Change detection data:
"""
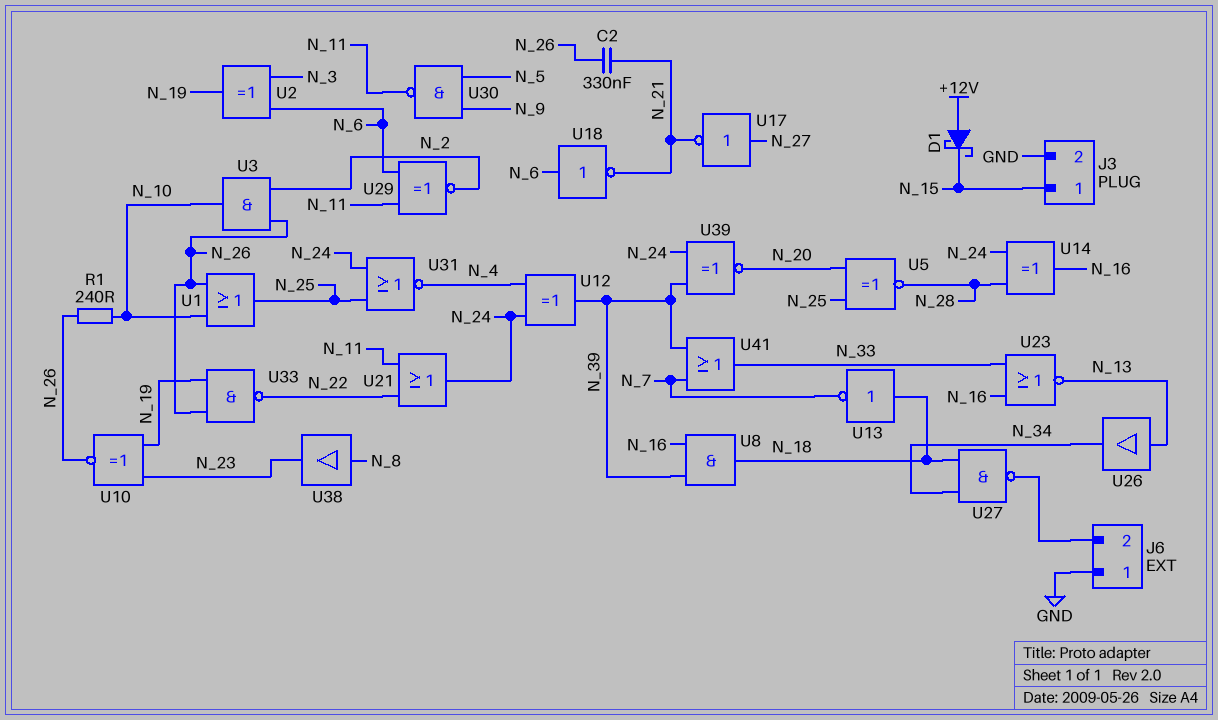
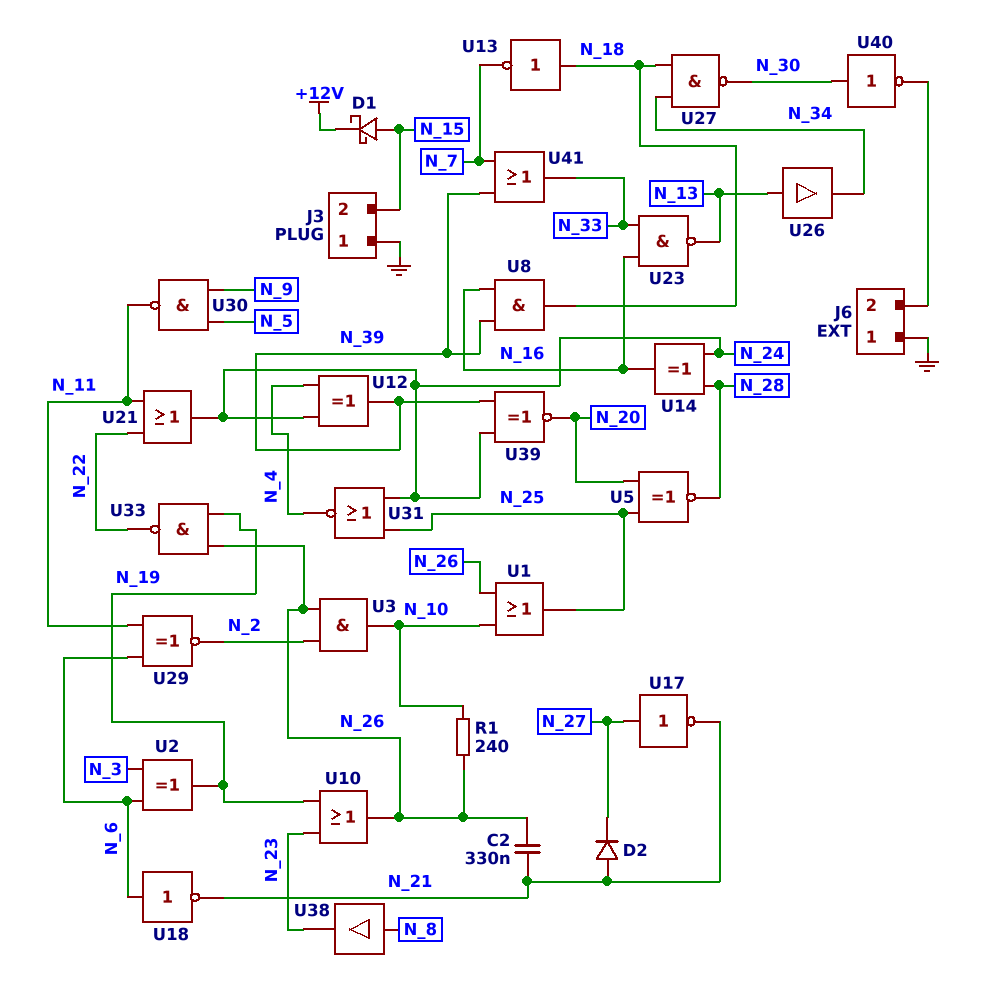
D1: schottky (A +12V, K N_15) -> schottky (A N_15, K +12V)
D2: none -> diode (A N_21, K N_27)
J3 pin 1: N_15 -> GND
J3 pin 2: GND -> N_15
U10: XNOR (in N_19, in N_23, out N_26) -> OR (in N_19, in N_23, out N_26)
U23: NOR (in N_16, in N_33, out N_13) -> NAND (in N_16, in N_33, out N_13)
U27: NAND (in N_18, in N_34, out J6/2) -> NAND (in N_18, in N_34, out N_30)
U40: none -> NOT (in N_30, out J6/2)

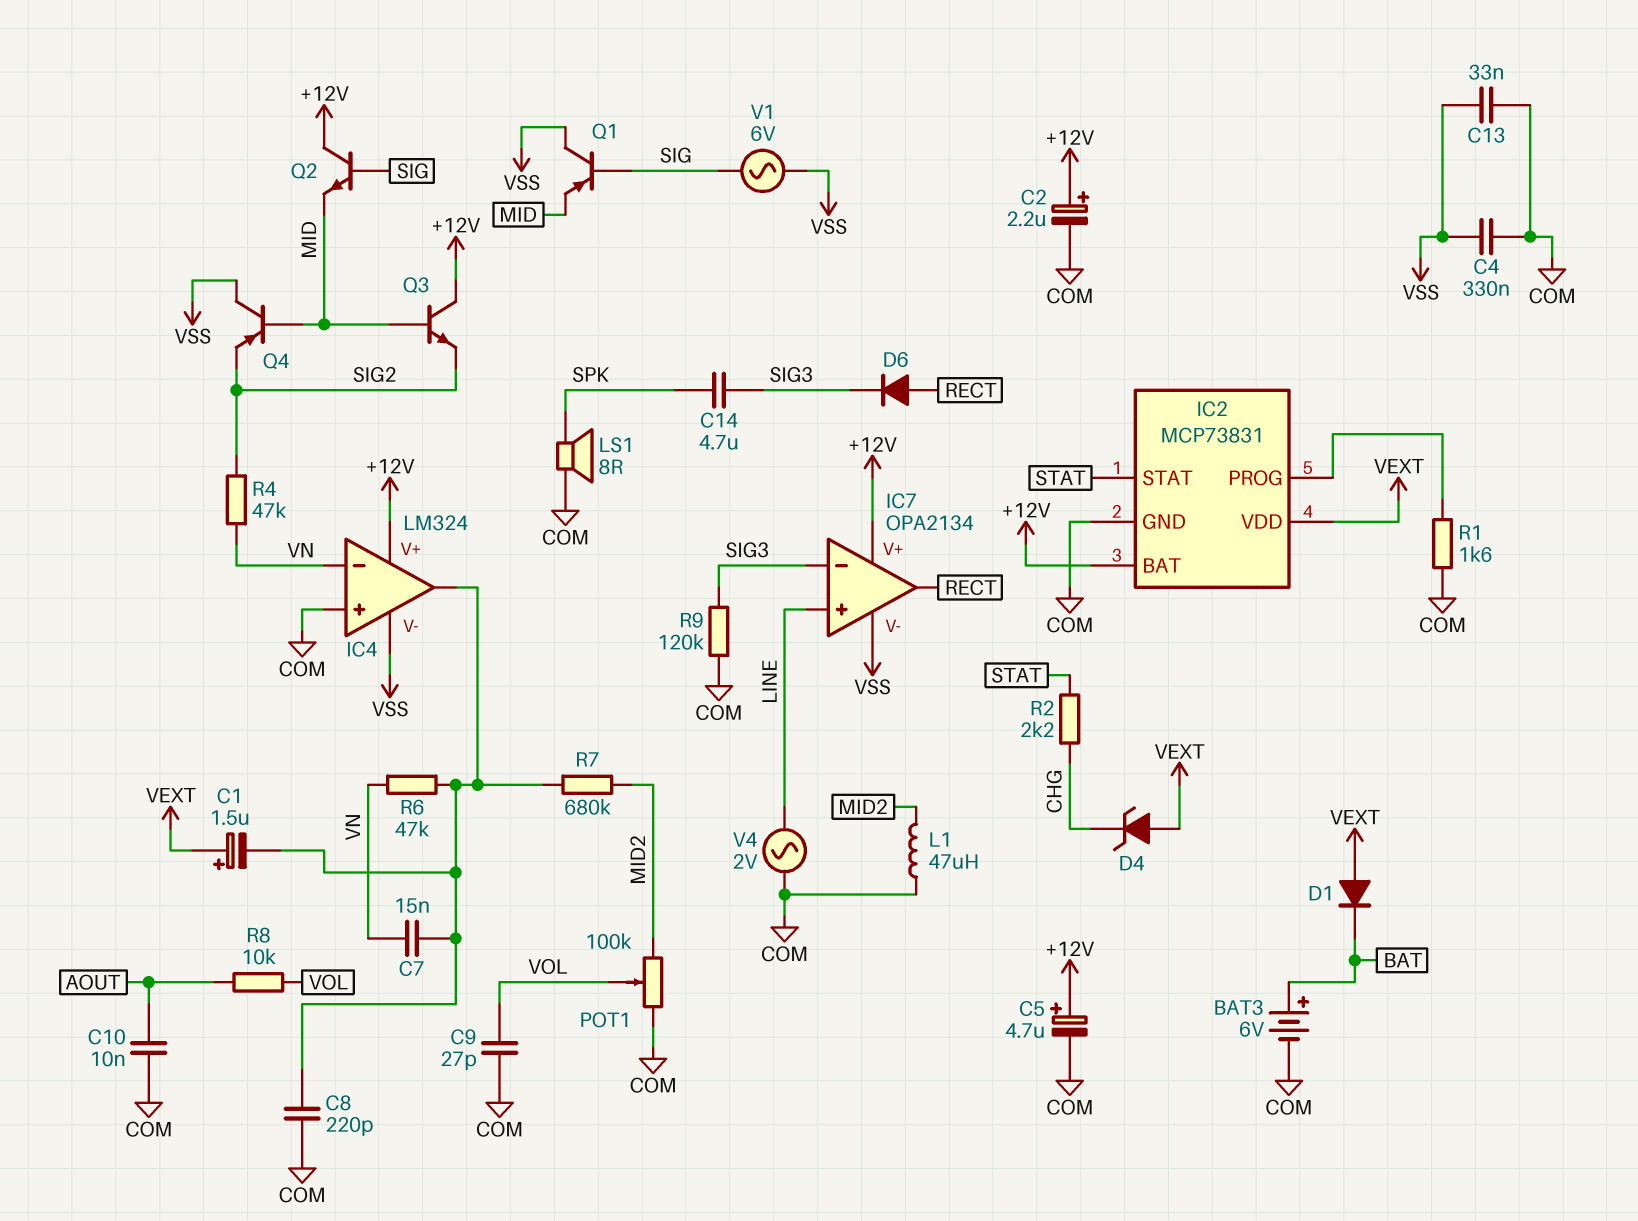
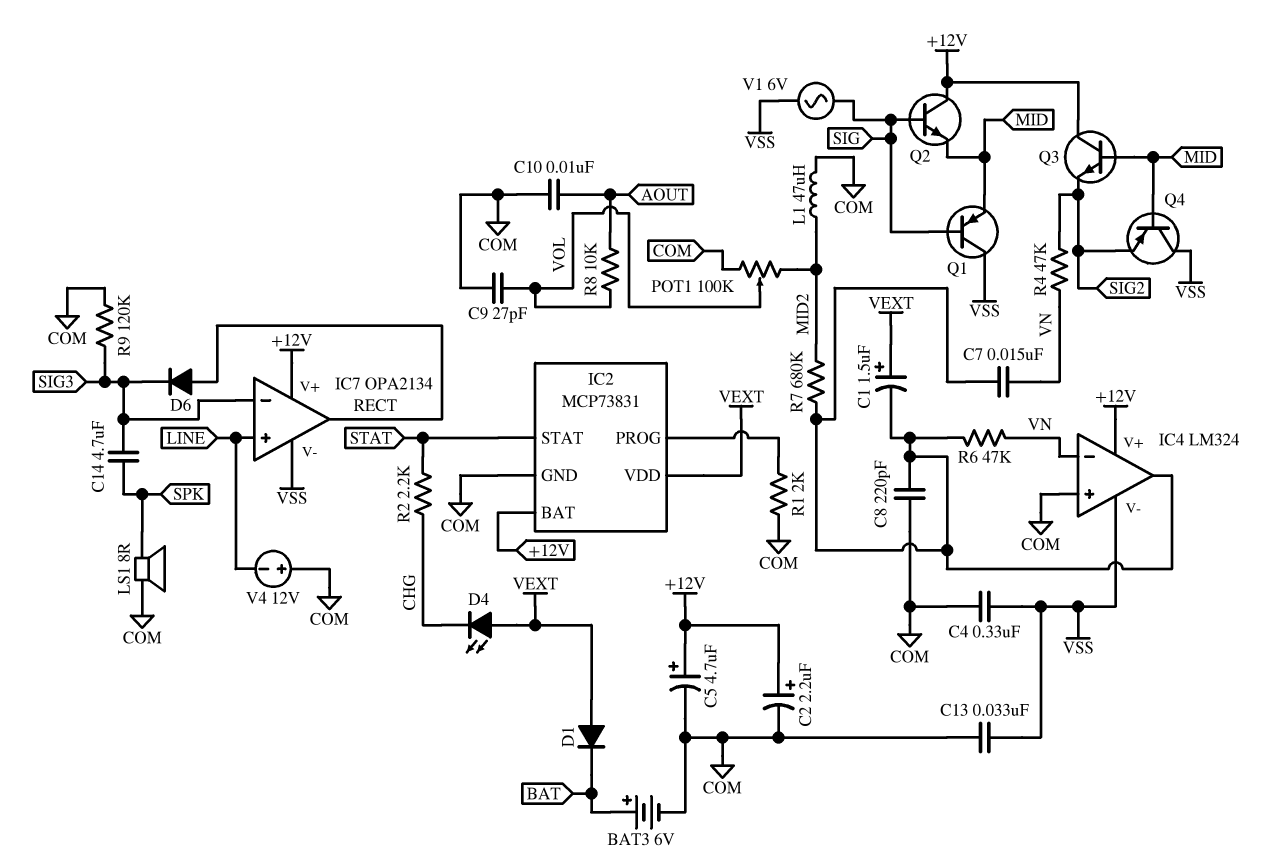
D4: zener (A VEXT, K CHG) -> LED (A VEXT, K CHG)
R1: 1.6k (COM, IC2/PROG) -> 2k (COM, IC2/PROG)
V4: AC 2V (COM, LINE) -> 12V (plus COM, minus LINE)

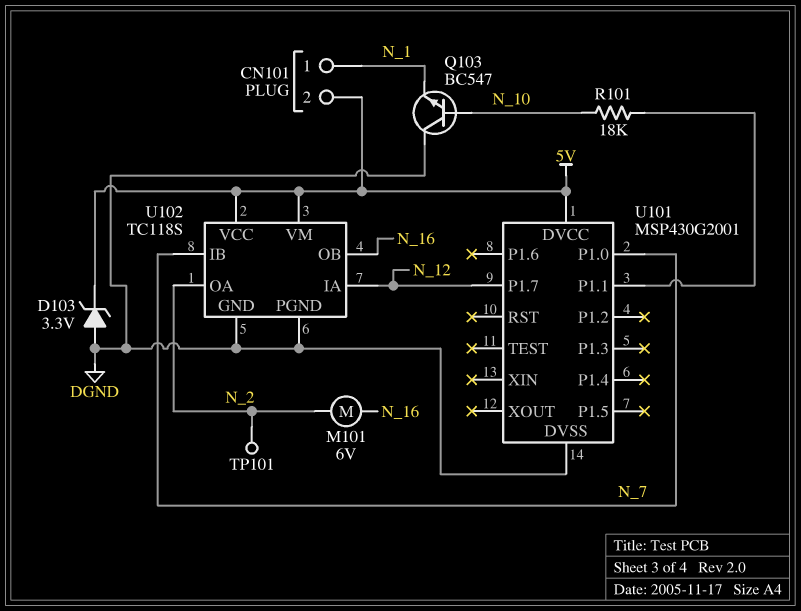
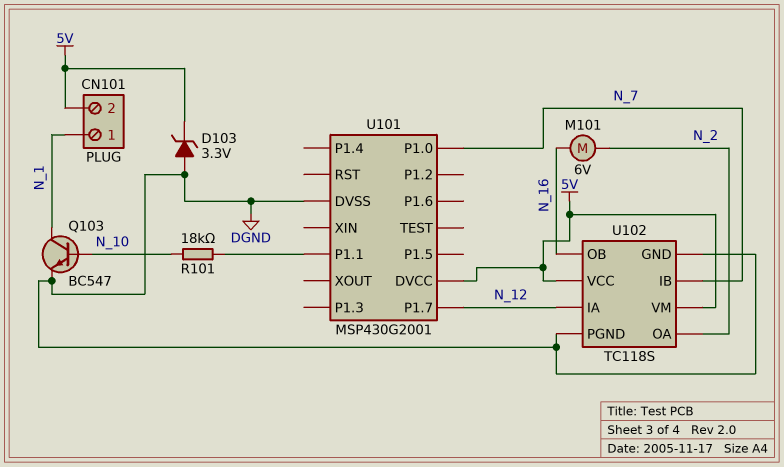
Q103: NPN BC547 (B N_10, C DGND, E N_1) -> NPN BC547 (B N_10, C N_1, E DGND)
TP101: test point (N_2) -> none

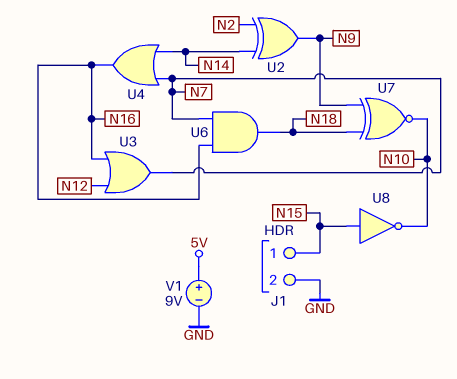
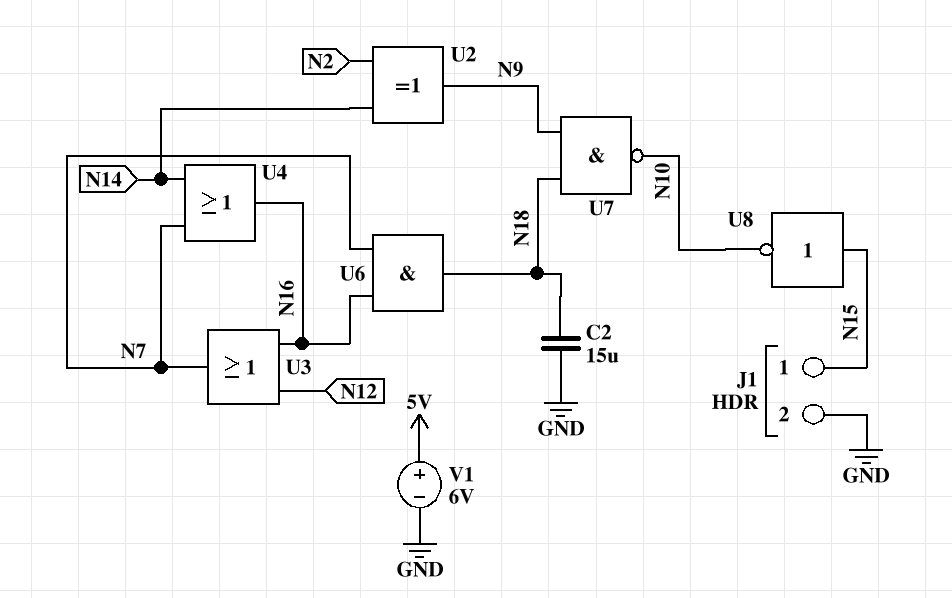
C2: none -> 15uF (GND, N18)
U7: XNOR (in N9, in N18, out N10) -> NAND (in N9, in N18, out N10)
V1: 9V (plus 5V, minus GND) -> 6V (plus 5V, minus GND)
"""
**What you are asked to do**
Return, without any change, only the lines from the one containing "C2: none -> 15uF (GND, N18)" through the last line of the entries above.

**Answer for the task**
C2: none -> 15uF (GND, N18)
U7: XNOR (in N9, in N18, out N10) -> NAND (in N9, in N18, out N10)
V1: 9V (plus 5V, minus GND) -> 6V (plus 5V, minus GND)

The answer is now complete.